• What you need to do: All of the data should be reproduced word for word, though its pictures must be omitted.

---------- Dataset excerpts ----------

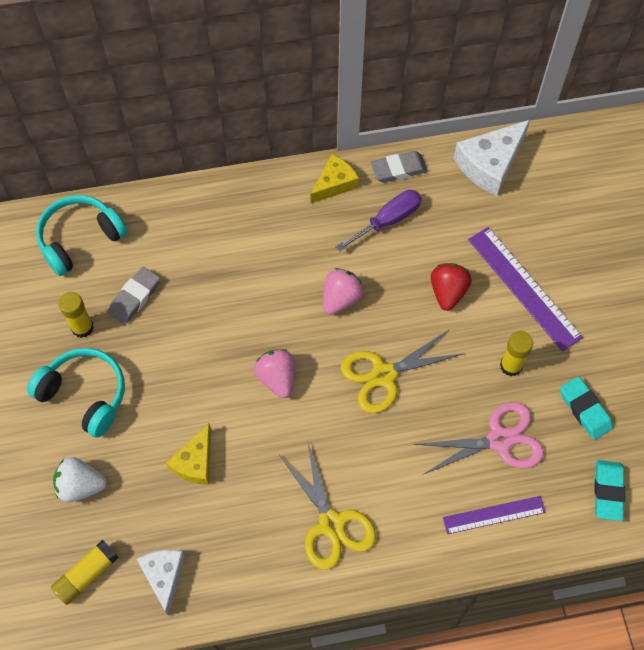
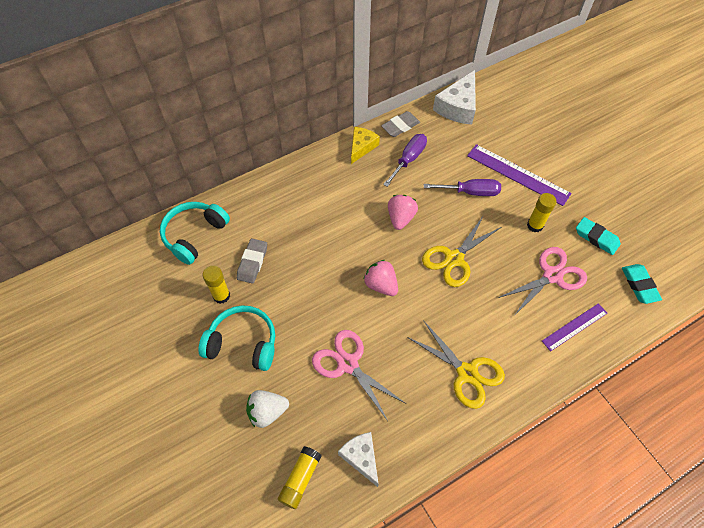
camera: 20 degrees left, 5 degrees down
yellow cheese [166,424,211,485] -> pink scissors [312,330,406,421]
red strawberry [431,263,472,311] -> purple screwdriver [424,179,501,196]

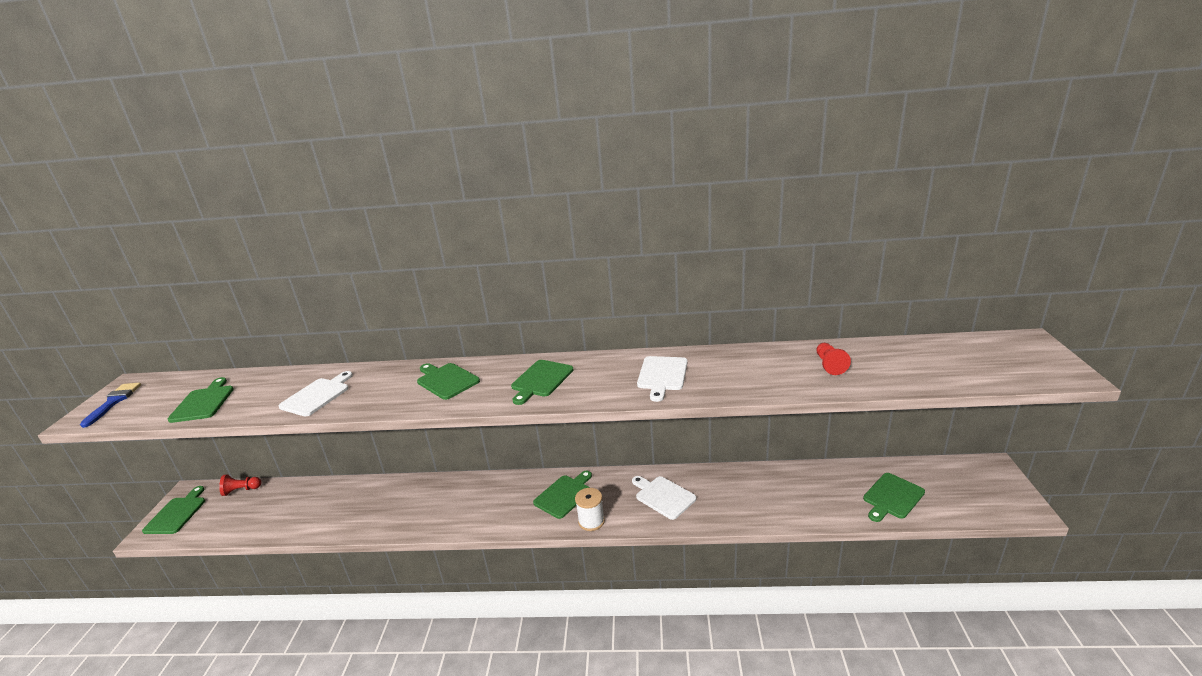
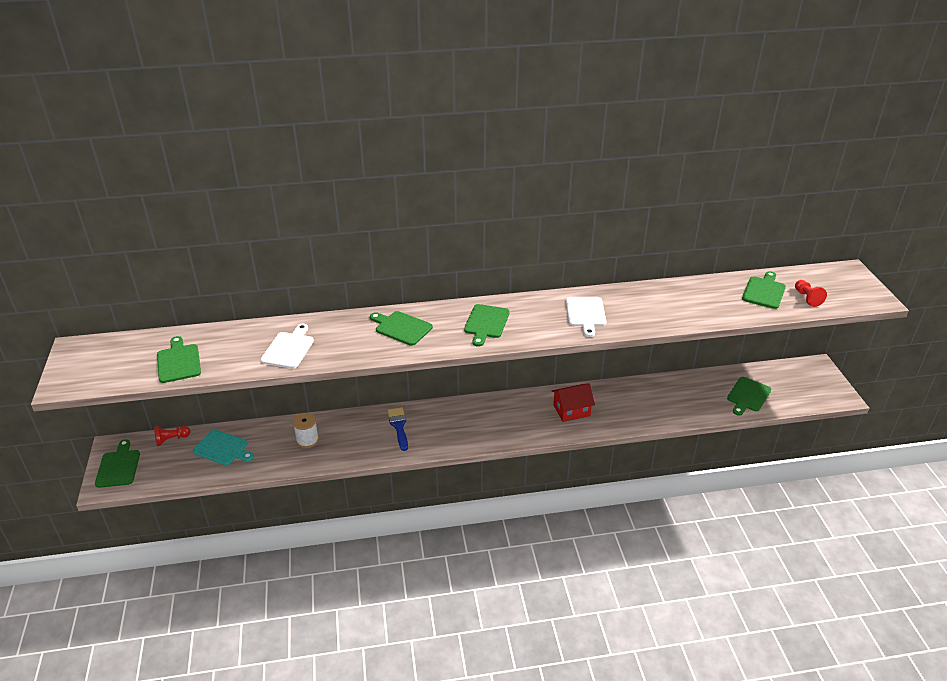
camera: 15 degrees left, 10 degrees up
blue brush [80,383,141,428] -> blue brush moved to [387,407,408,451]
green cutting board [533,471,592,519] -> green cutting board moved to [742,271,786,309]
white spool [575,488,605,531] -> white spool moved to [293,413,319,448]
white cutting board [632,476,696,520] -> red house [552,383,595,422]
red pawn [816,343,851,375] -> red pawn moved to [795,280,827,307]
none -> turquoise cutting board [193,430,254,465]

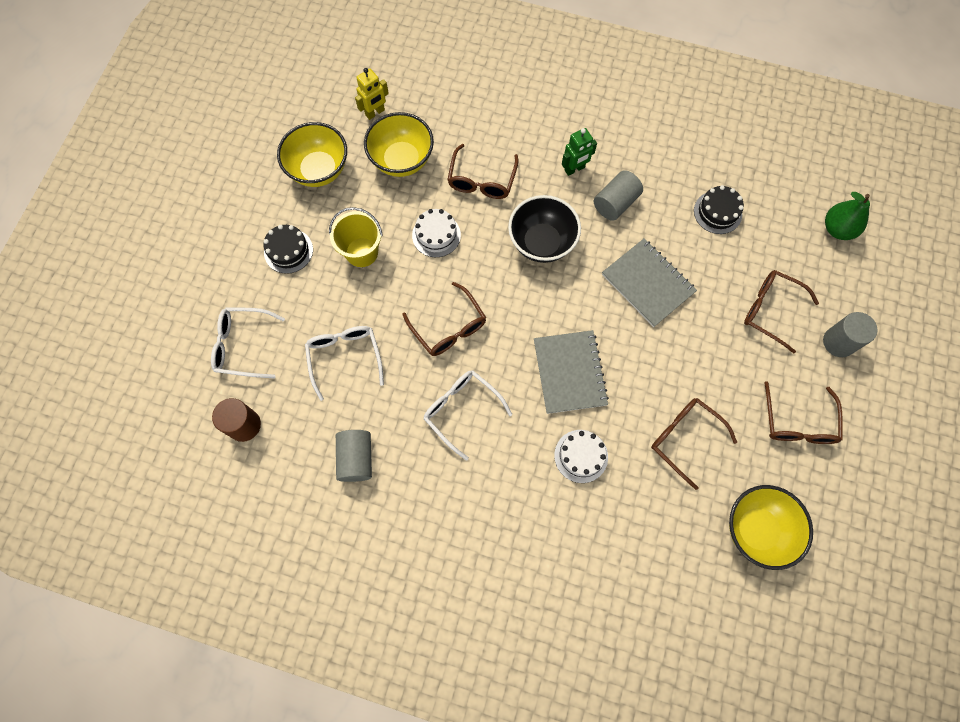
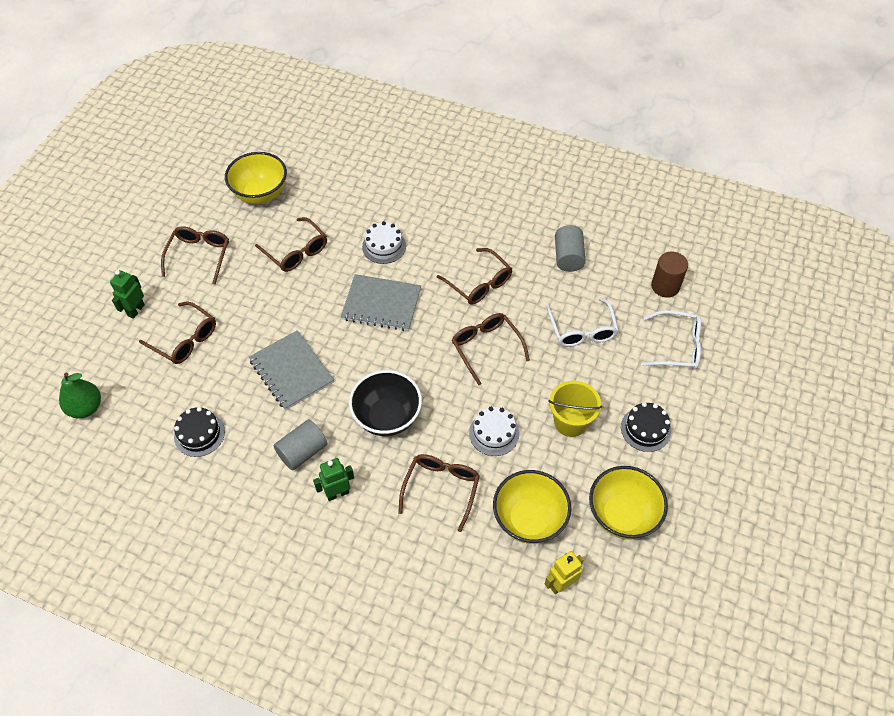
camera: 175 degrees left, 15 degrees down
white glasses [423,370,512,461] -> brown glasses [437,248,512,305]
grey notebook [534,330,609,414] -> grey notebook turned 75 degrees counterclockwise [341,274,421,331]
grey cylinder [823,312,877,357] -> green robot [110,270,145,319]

----------

• Task answer:
camera: 20 degrees left, 5 degrees down
yellow cheese [166,424,211,485] -> pink scissors [312,330,406,421]
red strawberry [431,263,472,311] -> purple screwdriver [424,179,501,196]

camera: 15 degrees left, 10 degrees up
blue brush [80,383,141,428] -> blue brush moved to [387,407,408,451]
green cutting board [533,471,592,519] -> green cutting board moved to [742,271,786,309]
white spool [575,488,605,531] -> white spool moved to [293,413,319,448]
white cutting board [632,476,696,520] -> red house [552,383,595,422]
red pawn [816,343,851,375] -> red pawn moved to [795,280,827,307]
none -> turquoise cutting board [193,430,254,465]

camera: 175 degrees left, 15 degrees down
white glasses [423,370,512,461] -> brown glasses [437,248,512,305]
grey notebook [534,330,609,414] -> grey notebook turned 75 degrees counterclockwise [341,274,421,331]
grey cylinder [823,312,877,357] -> green robot [110,270,145,319]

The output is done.